EXERCISE DIRECTIONS:
From the listing below, restate word for word the lines from the line containing "[(359,38),(371,0),(328,0),(321,25),(359,38)]" down through the line containing "[(357,43),(371,0),(344,0),(333,36),(357,43)]". Exclude pictures.
┄┄┄┄┄┄┄┄┄┄
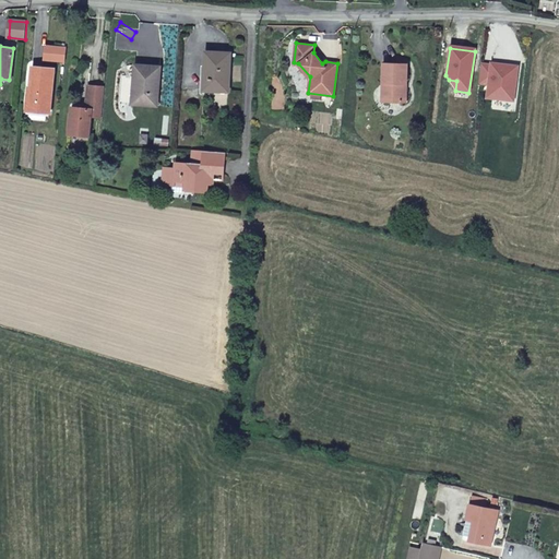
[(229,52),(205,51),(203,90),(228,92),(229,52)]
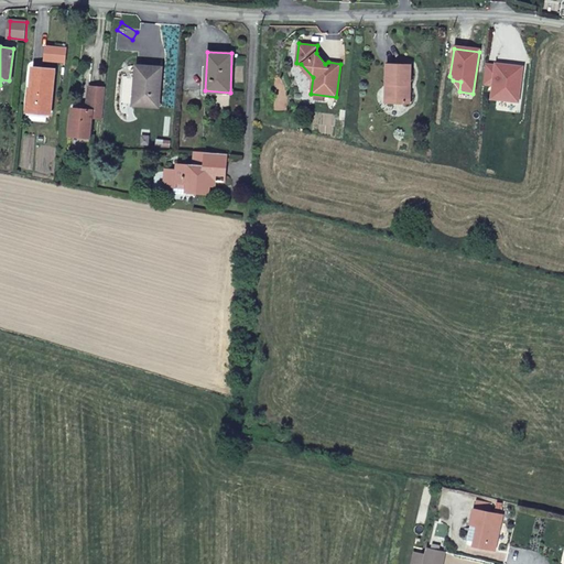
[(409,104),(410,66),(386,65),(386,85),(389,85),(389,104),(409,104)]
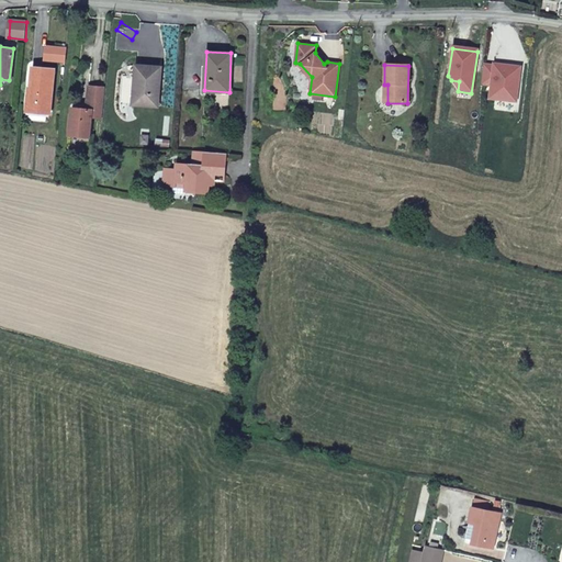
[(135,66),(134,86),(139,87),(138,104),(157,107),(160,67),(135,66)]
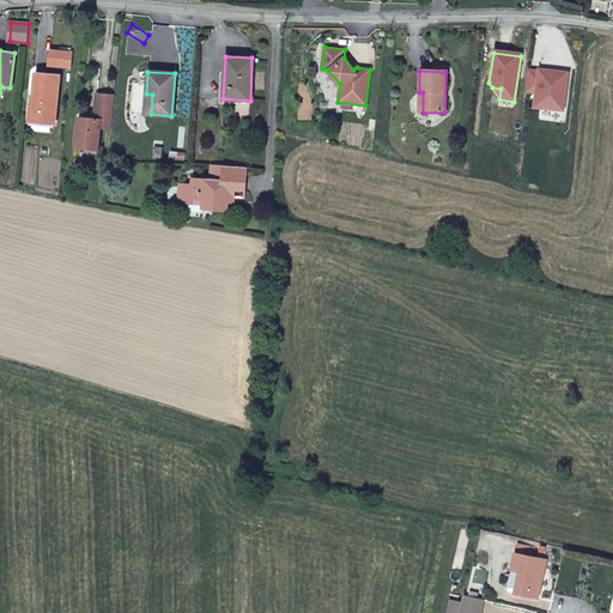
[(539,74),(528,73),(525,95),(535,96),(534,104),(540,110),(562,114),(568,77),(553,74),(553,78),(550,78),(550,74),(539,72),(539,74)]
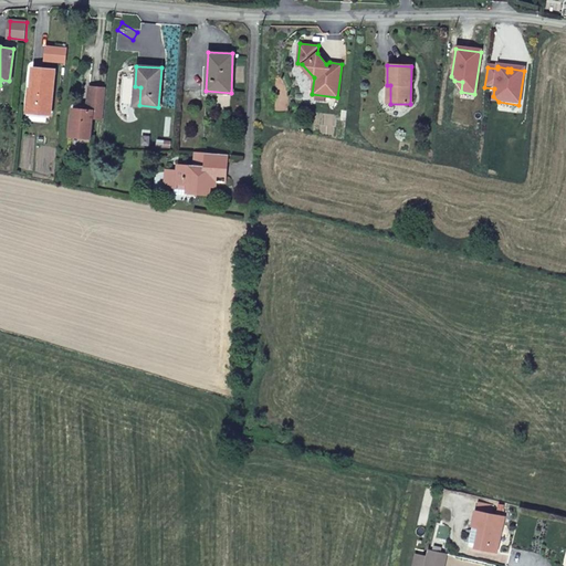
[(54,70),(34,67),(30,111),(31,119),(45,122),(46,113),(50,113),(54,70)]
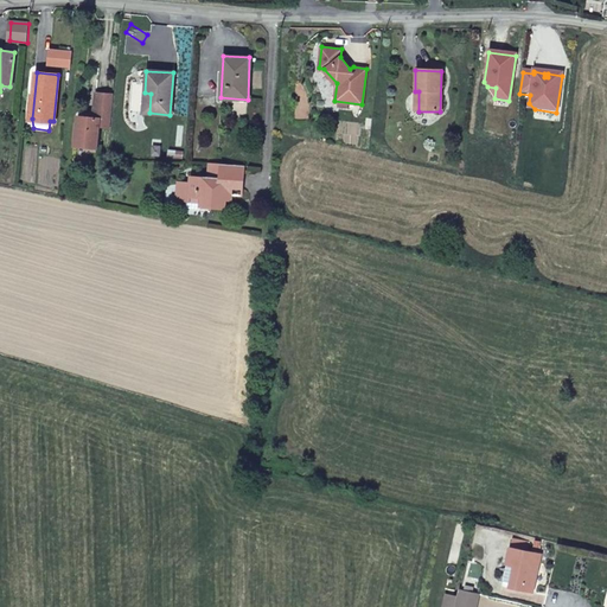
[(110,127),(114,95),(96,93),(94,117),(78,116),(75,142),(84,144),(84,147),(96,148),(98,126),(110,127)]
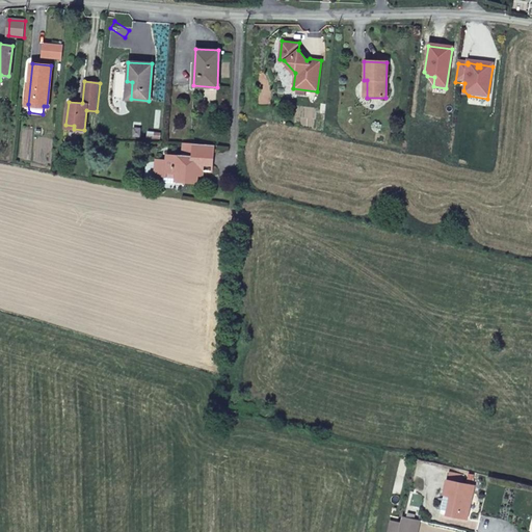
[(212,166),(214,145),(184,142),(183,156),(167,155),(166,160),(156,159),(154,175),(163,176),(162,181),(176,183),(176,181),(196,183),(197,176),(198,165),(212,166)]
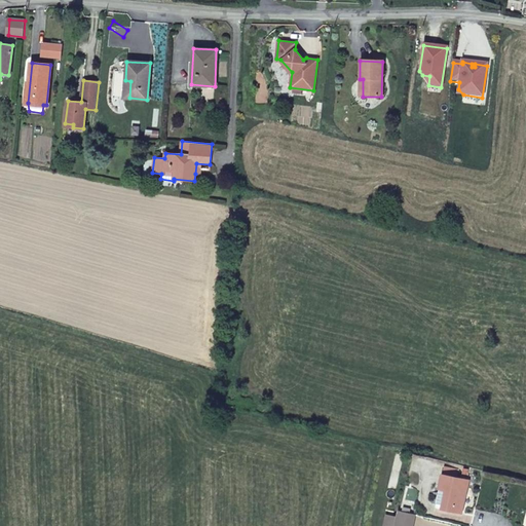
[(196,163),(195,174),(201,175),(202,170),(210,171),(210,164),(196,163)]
┄┄┄┄┄┄┄┄┄┄
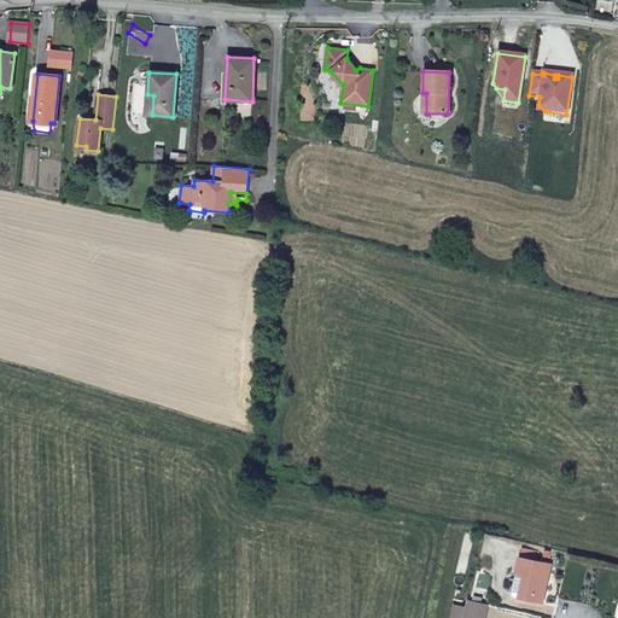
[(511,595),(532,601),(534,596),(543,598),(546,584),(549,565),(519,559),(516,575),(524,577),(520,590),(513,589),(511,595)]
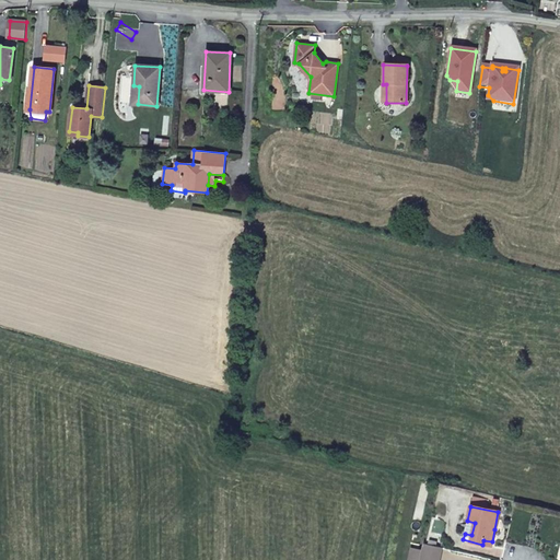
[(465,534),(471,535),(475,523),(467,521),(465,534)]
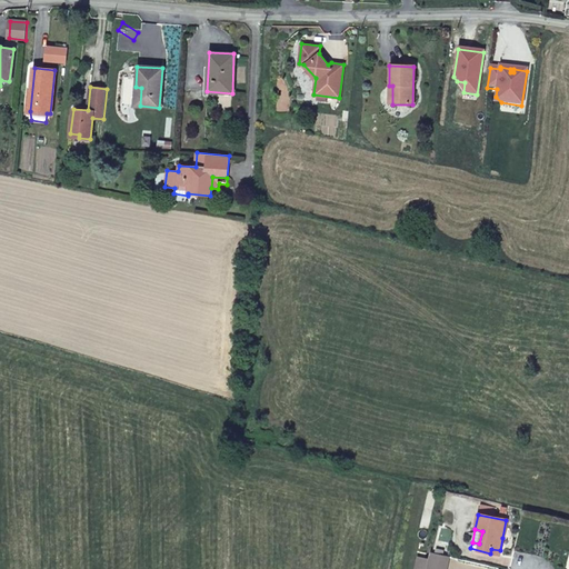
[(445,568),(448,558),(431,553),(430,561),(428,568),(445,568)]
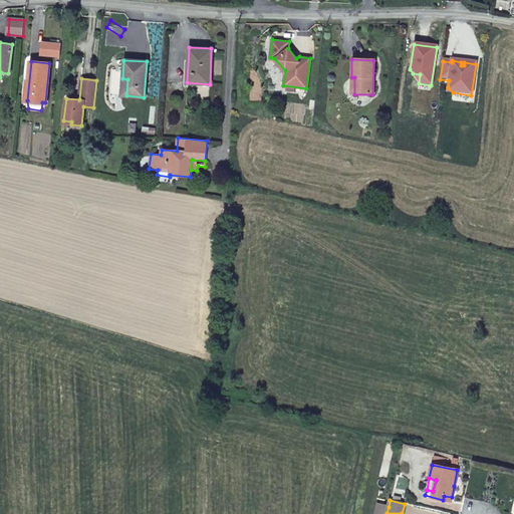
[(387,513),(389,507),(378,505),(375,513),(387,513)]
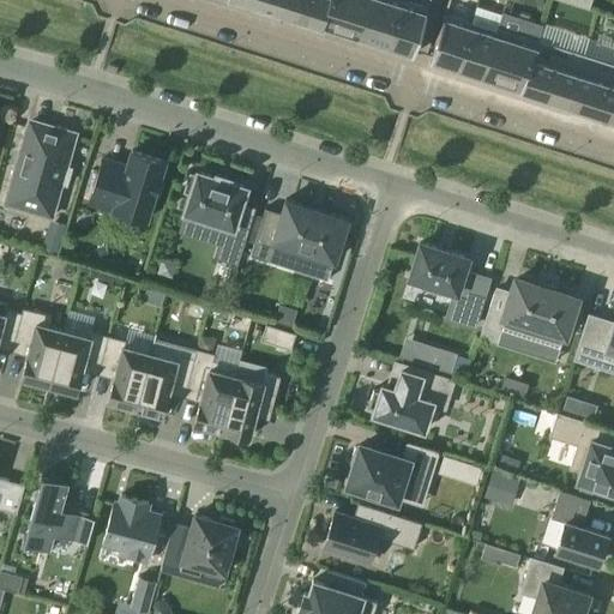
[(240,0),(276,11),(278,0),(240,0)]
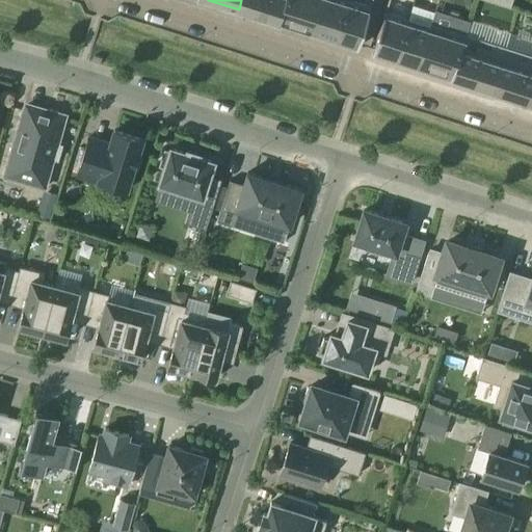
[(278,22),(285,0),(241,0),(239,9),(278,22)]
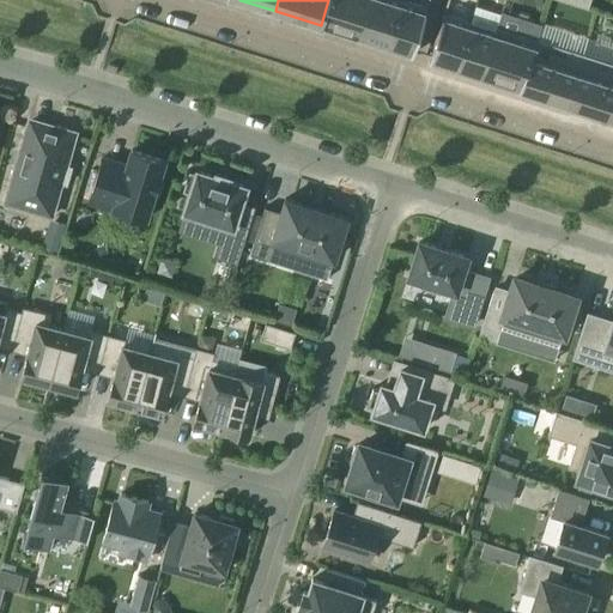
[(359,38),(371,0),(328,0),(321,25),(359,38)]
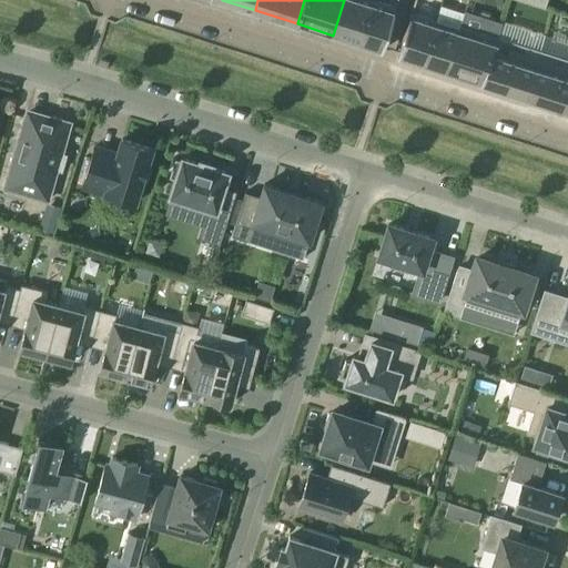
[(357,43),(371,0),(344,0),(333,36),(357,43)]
┄┄┄┄┄┄┄┄┄┄
RESPONSE:
[(359,38),(371,0),(328,0),(321,25),(359,38)]
[(357,43),(371,0),(344,0),(333,36),(357,43)]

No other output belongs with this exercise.